**What you will do:**
When copying the records below, omit any image and print everything else exactly.

**Supplied entries:**
•••••

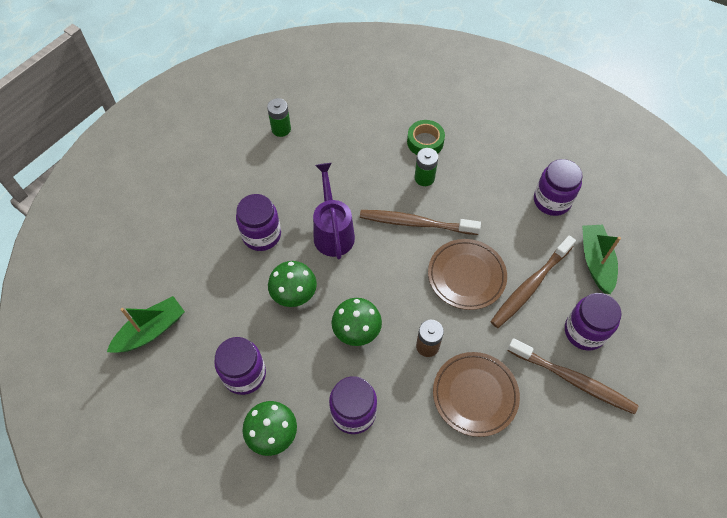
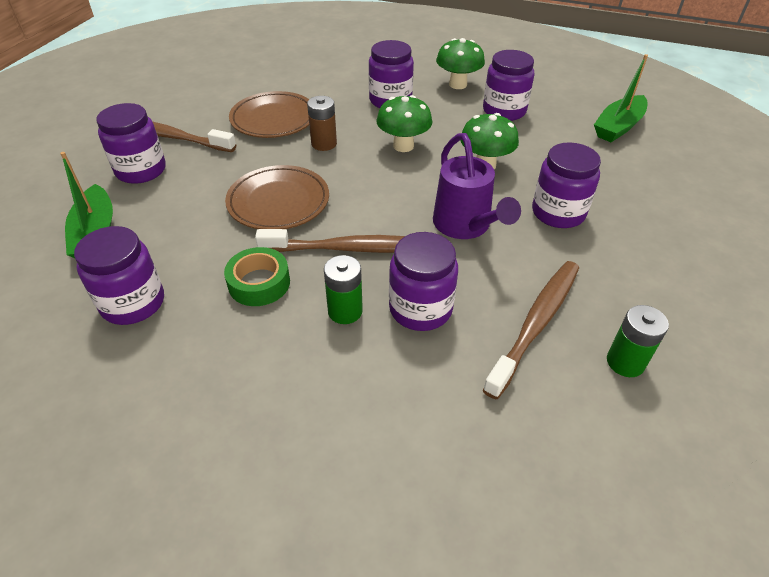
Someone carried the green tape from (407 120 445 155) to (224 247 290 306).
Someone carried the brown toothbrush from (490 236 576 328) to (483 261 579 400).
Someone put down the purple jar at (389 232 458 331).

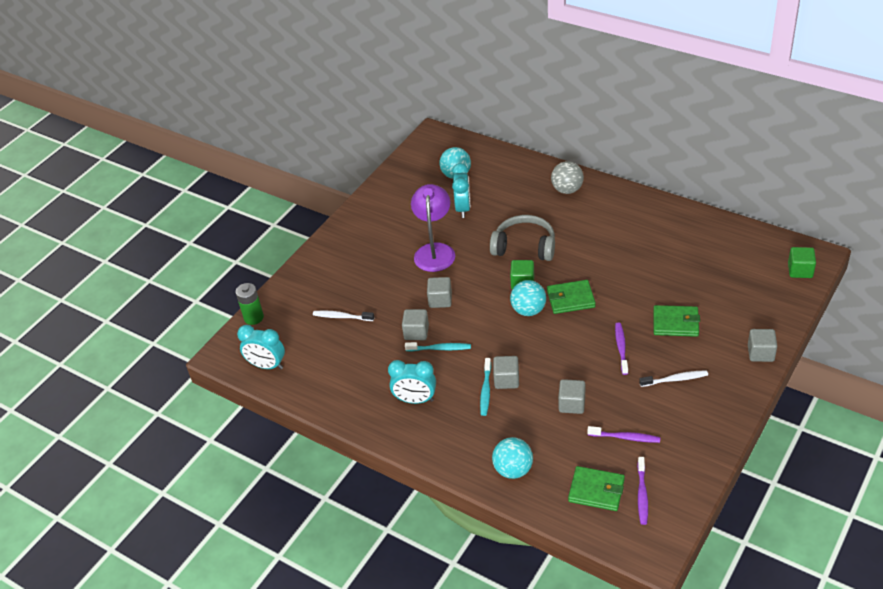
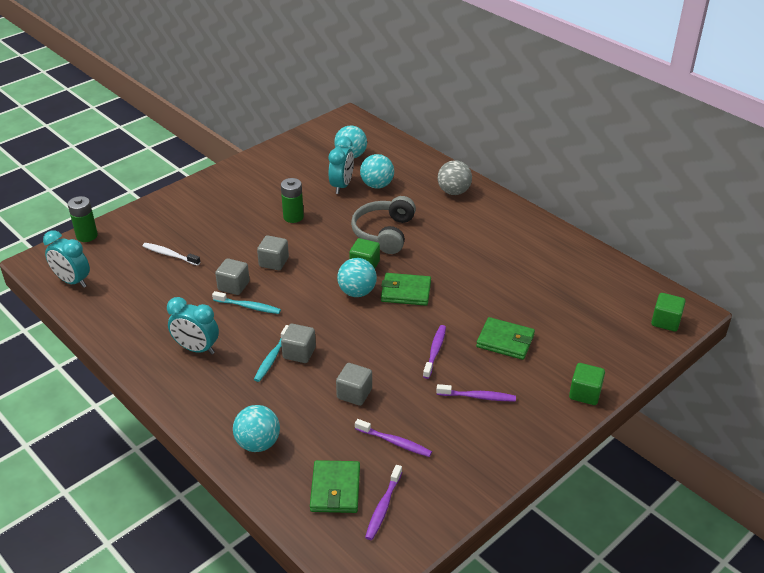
Someone swapped the purple lamp at (411 184 455 272) for the green battery at (281 178 304 223).
Someone rotated the grey headphones at (490 215 555 261) by 105 degrees counterclockwise.
Someone rotated the green wallet at (568 466 625 511) by 60 degrees clockwise.
Someone repainted the white toothbrush at (639 370 708 387), which became the purple toothbrush at (436 384 516 401).
Someone repainted the grey cube at (748 329 777 362), which became the green cube at (569 363 605 405).
Someone put down the turquoise ball at (360 154 394 189).

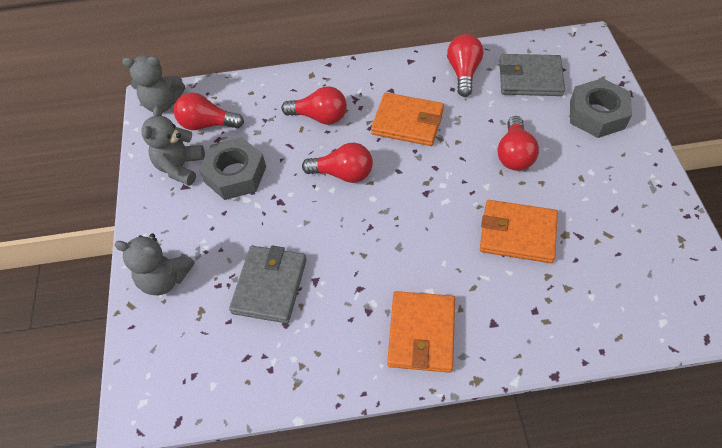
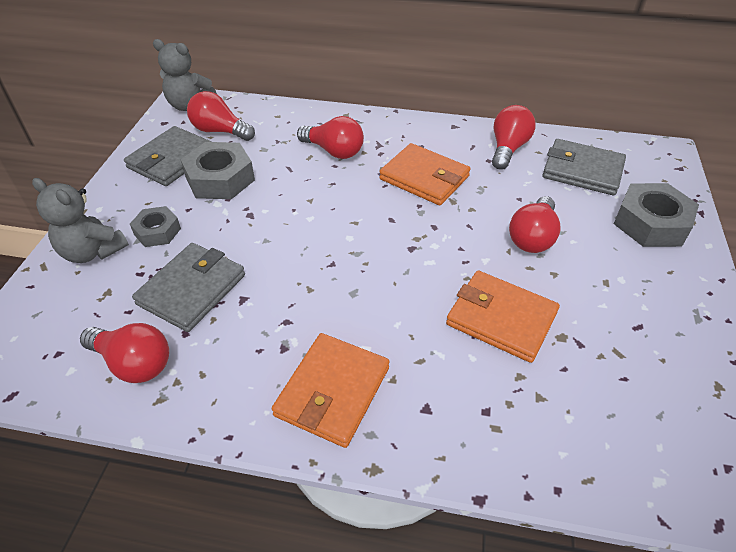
Someone swapped the grey teddy bear at (141 106 205 186) for the grey wallet at (124 126 212 186).
Someone carried the red light bulb from (302 143 373 183) to (80 323 169 383).
Someone put down the grey nut at (130 206 181 247).

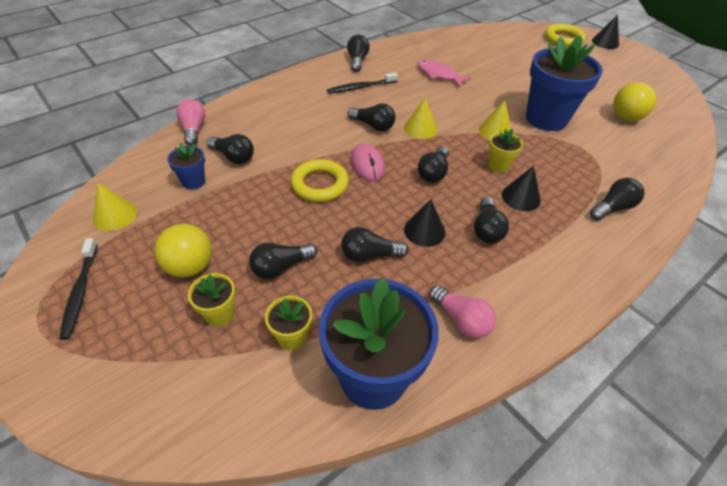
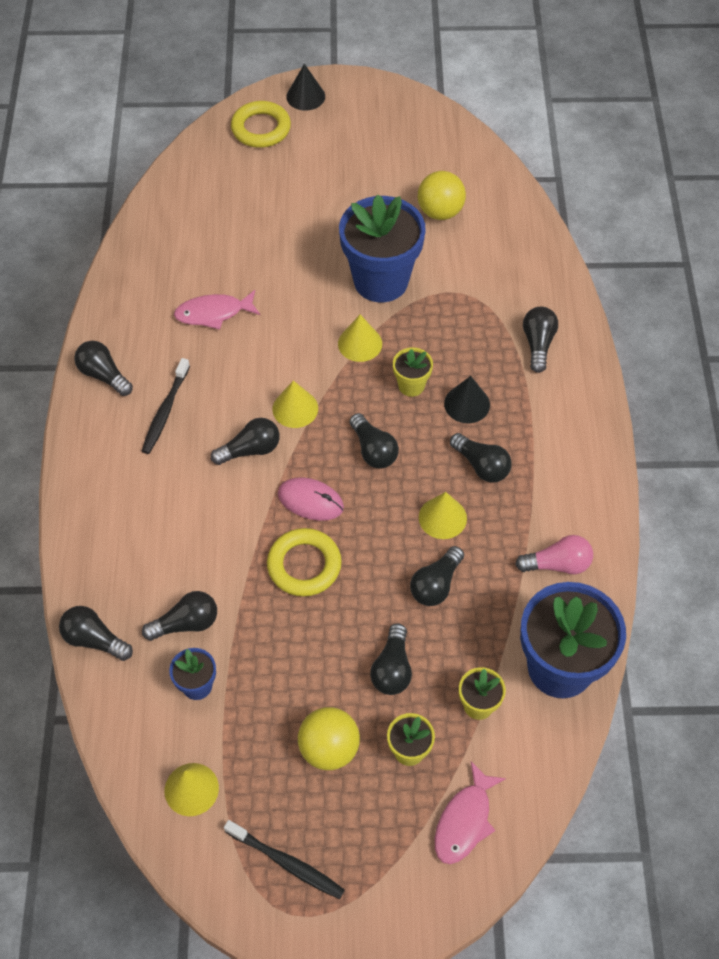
Someone repainted the pink light bulb at (176 99 206 146), which became the black light bulb at (59 606 133 661).
Someone repainted the black cone at (404 199 445 247), which became the yellow cone at (419 492 467 539).
Someone put down the pink fish at (435 762 506 864).

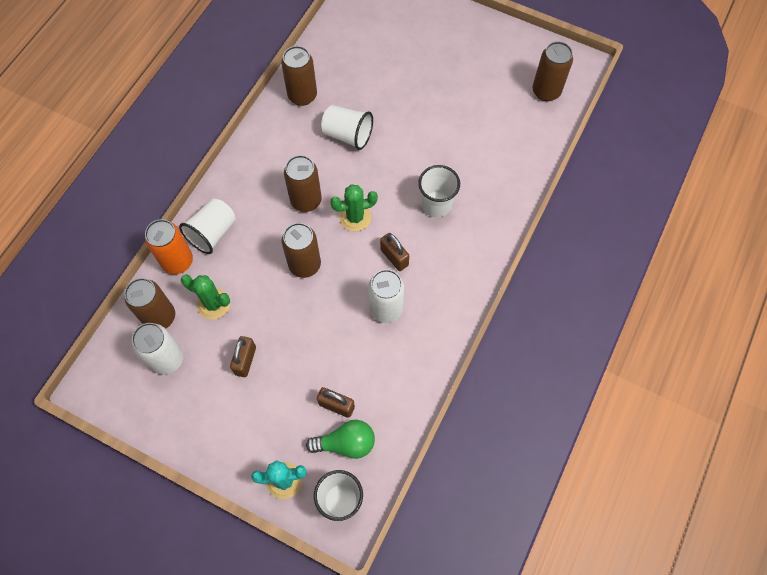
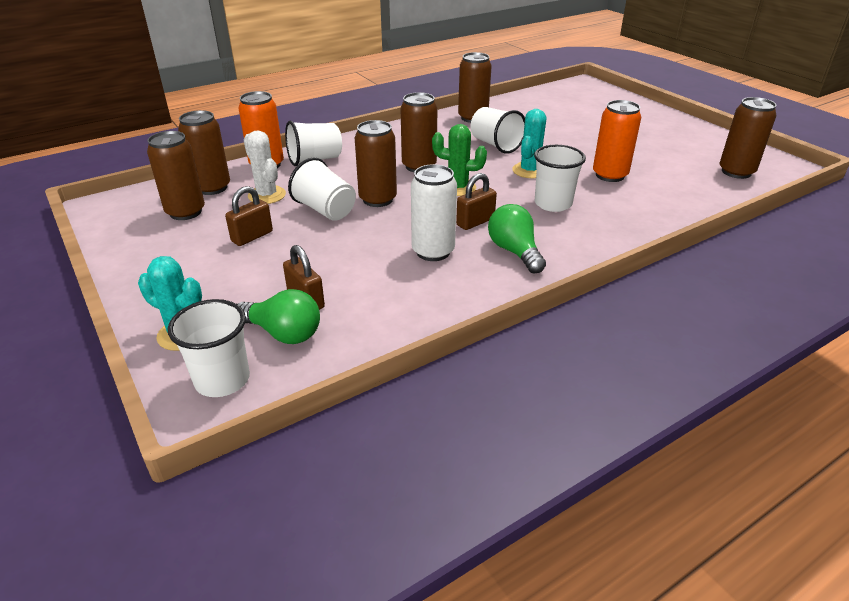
Someone repainted the white can at (132 323 183 375), which became the brown can at (147 131 205 220).
Someone repainted the green cactus at (181 275 230 319), which became the white cactus at (244 130 286 204).
Someone rotated the brown padlock at (380 233 409 271) by 60 degrees clockwise.
Someone put down the white cup at (288 158 356 221).
Someone put down the green light bulb at (488 204 546 274).
Someone put down the turquoise cactus at (512 109 547 178).
Someone put down the orange can at (593 100 641 182).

•••••

**Answer section:**
Someone carried the green tape from (407 120 445 155) to (224 247 290 306).
Someone carried the brown toothbrush from (490 236 576 328) to (483 261 579 400).
Someone put down the purple jar at (389 232 458 331).

Someone swapped the purple lamp at (411 184 455 272) for the green battery at (281 178 304 223).
Someone rotated the grey headphones at (490 215 555 261) by 105 degrees counterclockwise.
Someone rotated the green wallet at (568 466 625 511) by 60 degrees clockwise.
Someone repainted the white toothbrush at (639 370 708 387), which became the purple toothbrush at (436 384 516 401).
Someone repainted the grey cube at (748 329 777 362), which became the green cube at (569 363 605 405).
Someone put down the turquoise ball at (360 154 394 189).

Someone swapped the grey teddy bear at (141 106 205 186) for the grey wallet at (124 126 212 186).
Someone carried the red light bulb from (302 143 373 183) to (80 323 169 383).
Someone put down the grey nut at (130 206 181 247).

Someone repainted the pink light bulb at (176 99 206 146), which became the black light bulb at (59 606 133 661).
Someone repainted the black cone at (404 199 445 247), which became the yellow cone at (419 492 467 539).
Someone put down the pink fish at (435 762 506 864).

Someone repainted the white can at (132 323 183 375), which became the brown can at (147 131 205 220).
Someone repainted the green cactus at (181 275 230 319), which became the white cactus at (244 130 286 204).
Someone rotated the brown padlock at (380 233 409 271) by 60 degrees clockwise.
Someone put down the white cup at (288 158 356 221).
Someone put down the green light bulb at (488 204 546 274).
Someone put down the turquoise cactus at (512 109 547 178).
Someone put down the orange can at (593 100 641 182).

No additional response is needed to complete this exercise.